_Directions for this task_
A faithful copy is required of the lines from the top of the entries through the line that contains "IC6: NOR (in", both included, with no pictures.

_Data shown_
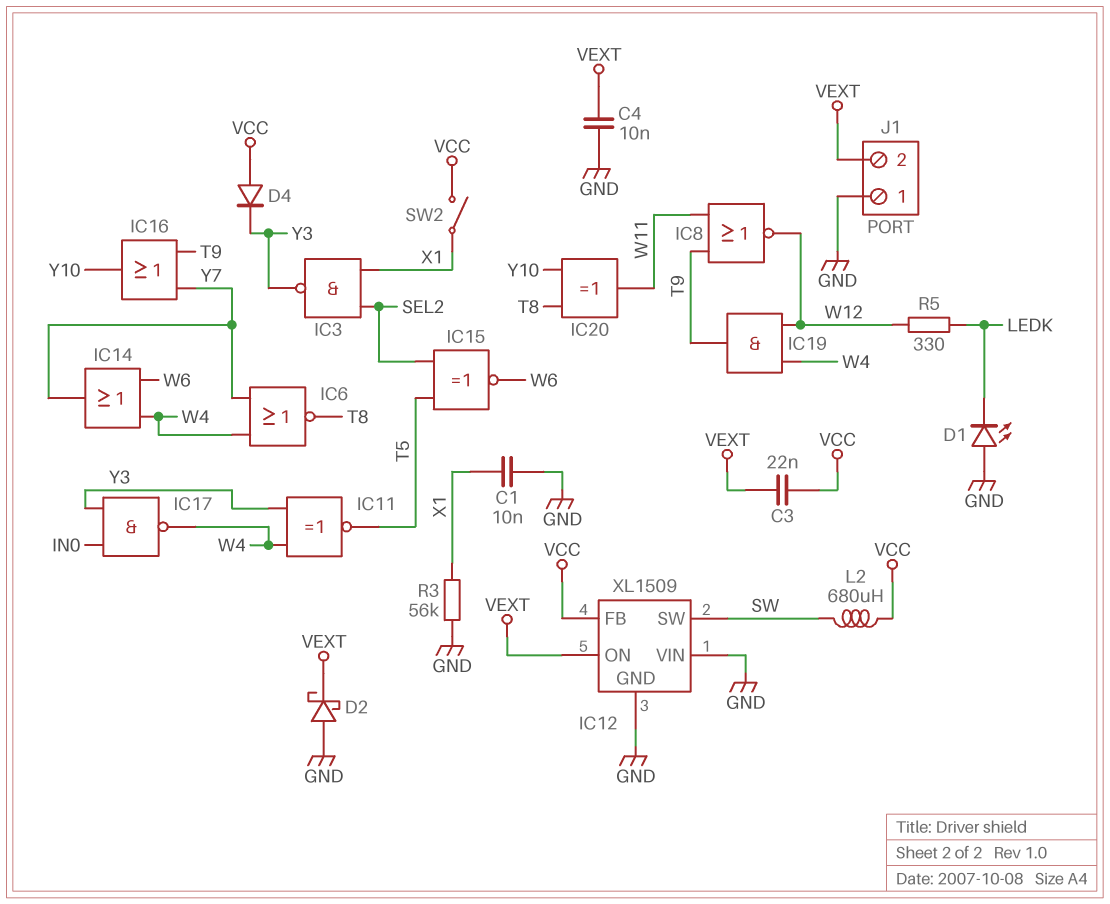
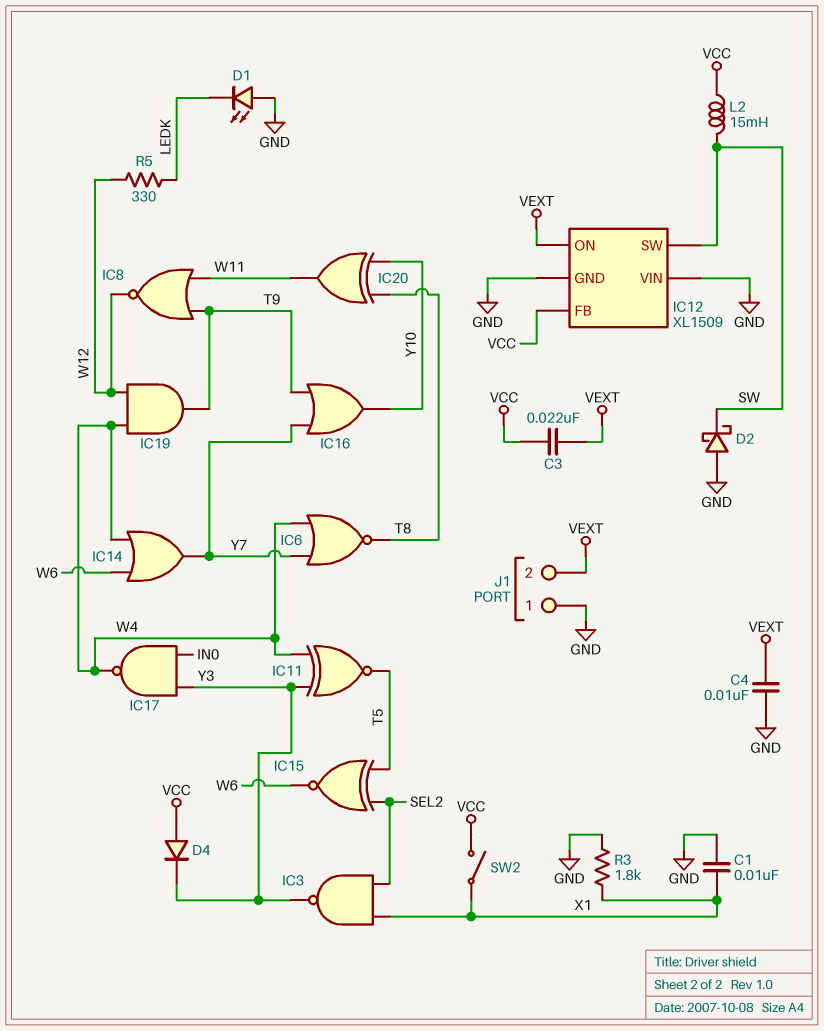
D2: schottky (A GND, K VEXT) -> schottky (A GND, K SW)
L2: 680uH (SW, VCC) -> 15mH (SW, VCC)
R3: 56k (GND, X1) -> 1.8k (GND, X1)

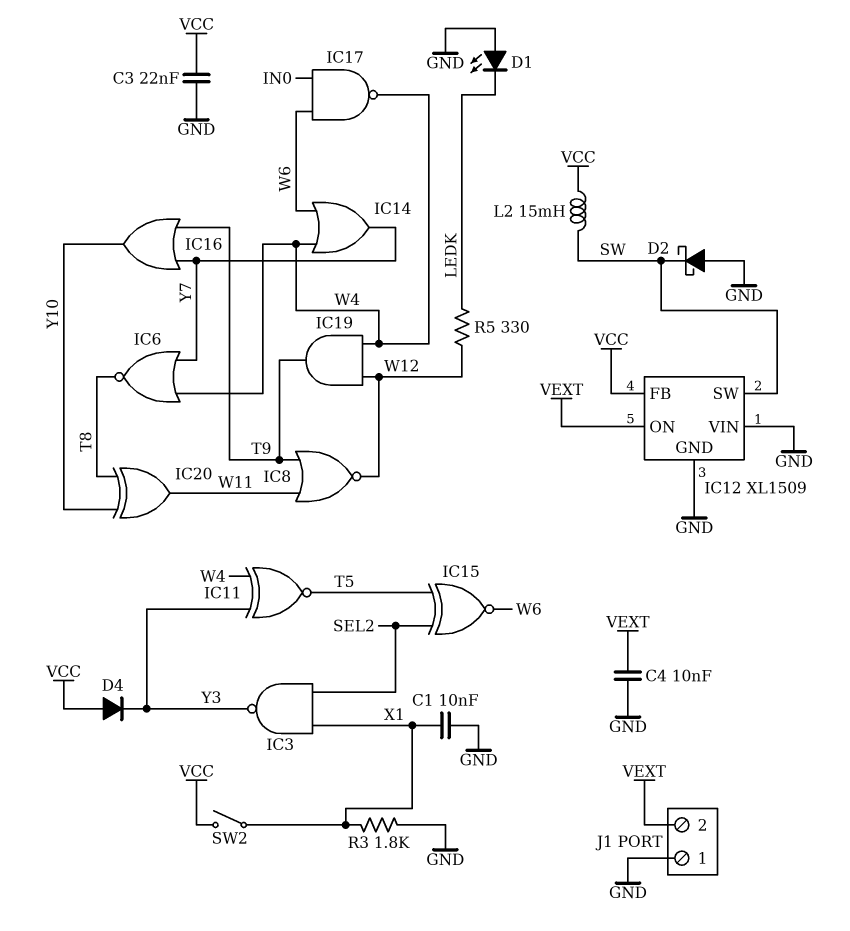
C3: 22nF (VCC, VEXT) -> 22nF (GND, VCC)
IC17: NAND (in IN0, in Y3, out W4) -> NAND (in IN0, in W6, out W4)

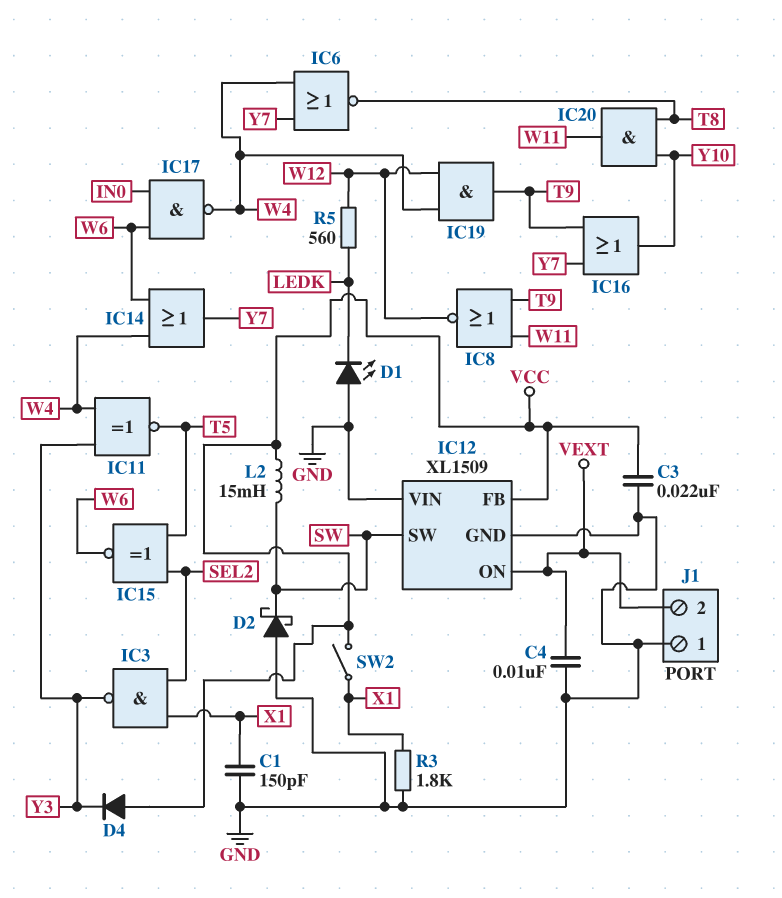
C1: 10nF (GND, X1) -> 150pF (GND, X1)
IC20: XOR (in T8, in Y10, out W11) -> AND (in T8, in Y10, out W11)
R5: 330 (LEDK, W12) -> 560 (LEDK, W12)

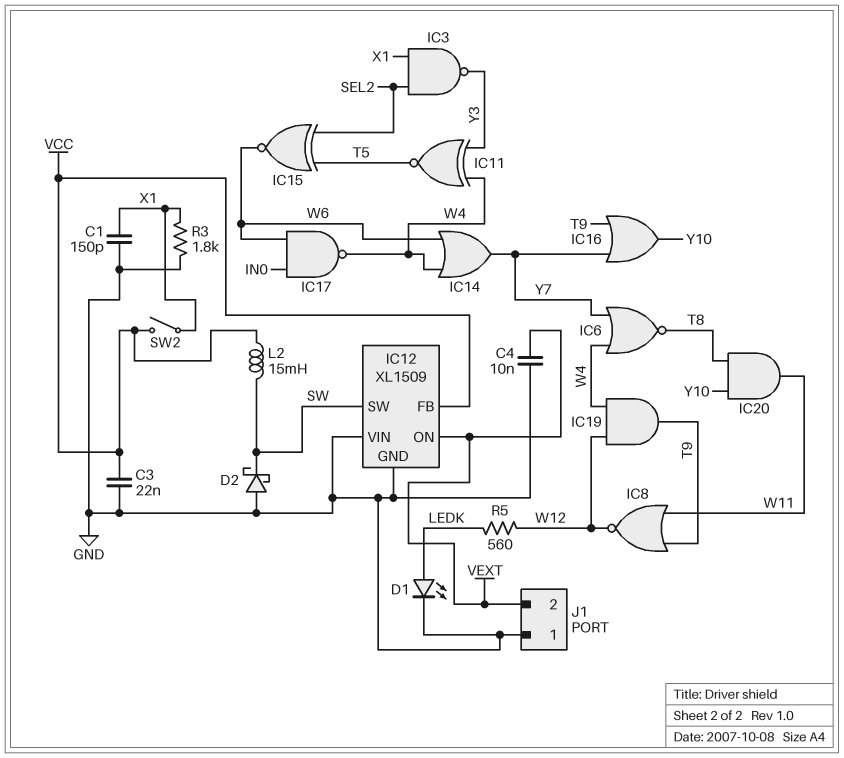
D1: LED (A GND, K LEDK) -> LED (A LEDK, K GND)
D4: diode (A VCC, K Y3) -> none

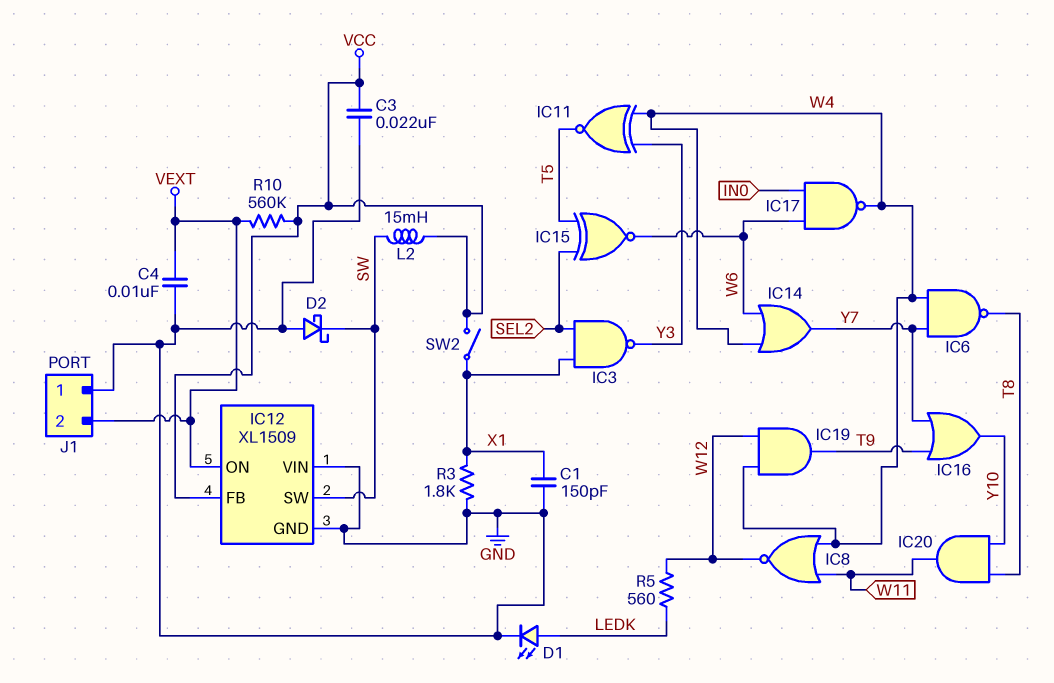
IC6: NOR (in W4, in Y7, out T8) -> NAND (in W4, in Y7, out T8)
IC8: NOR (in T9, in W11, out W12) -> NOR (in W4, in W11, out W12)
R10: none -> 560k (VCC, VEXT)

_Written solution_
D2: schottky (A GND, K VEXT) -> schottky (A GND, K SW)
L2: 680uH (SW, VCC) -> 15mH (SW, VCC)
R3: 56k (GND, X1) -> 1.8k (GND, X1)

C3: 22nF (VCC, VEXT) -> 22nF (GND, VCC)
IC17: NAND (in IN0, in Y3, out W4) -> NAND (in IN0, in W6, out W4)

C1: 10nF (GND, X1) -> 150pF (GND, X1)
IC20: XOR (in T8, in Y10, out W11) -> AND (in T8, in Y10, out W11)
R5: 330 (LEDK, W12) -> 560 (LEDK, W12)

D1: LED (A GND, K LEDK) -> LED (A LEDK, K GND)
D4: diode (A VCC, K Y3) -> none

IC6: NOR (in W4, in Y7, out T8) -> NAND (in W4, in Y7, out T8)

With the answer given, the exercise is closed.